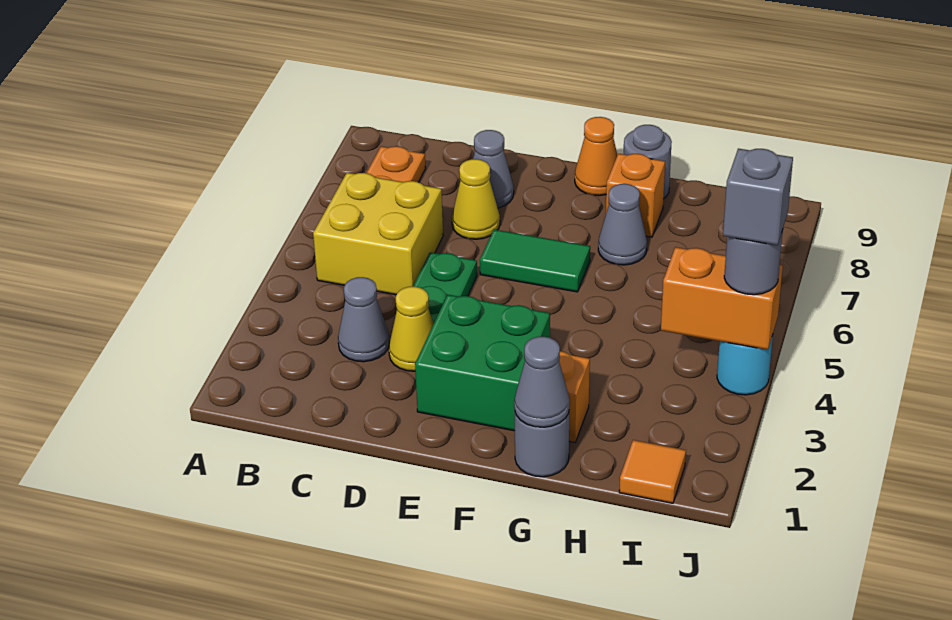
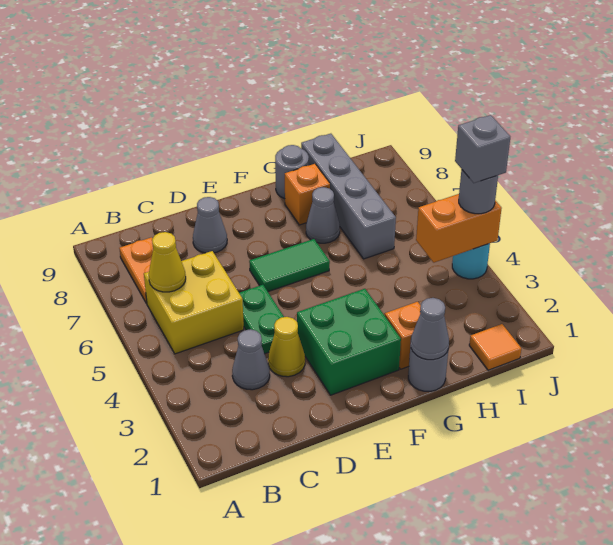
yellow cone D7 level 1 -> yellow cone B6 level 2
orange cone F9 level 1 -> none
none -> grey brick H6:H9 level 1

____________________

▶ **Try it**
Print the listing above in full, exactly as written. Omit any pictures.

▶ **Your response**
yellow cone D7 level 1 -> yellow cone B6 level 2
orange cone F9 level 1 -> none
none -> grey brick H6:H9 level 1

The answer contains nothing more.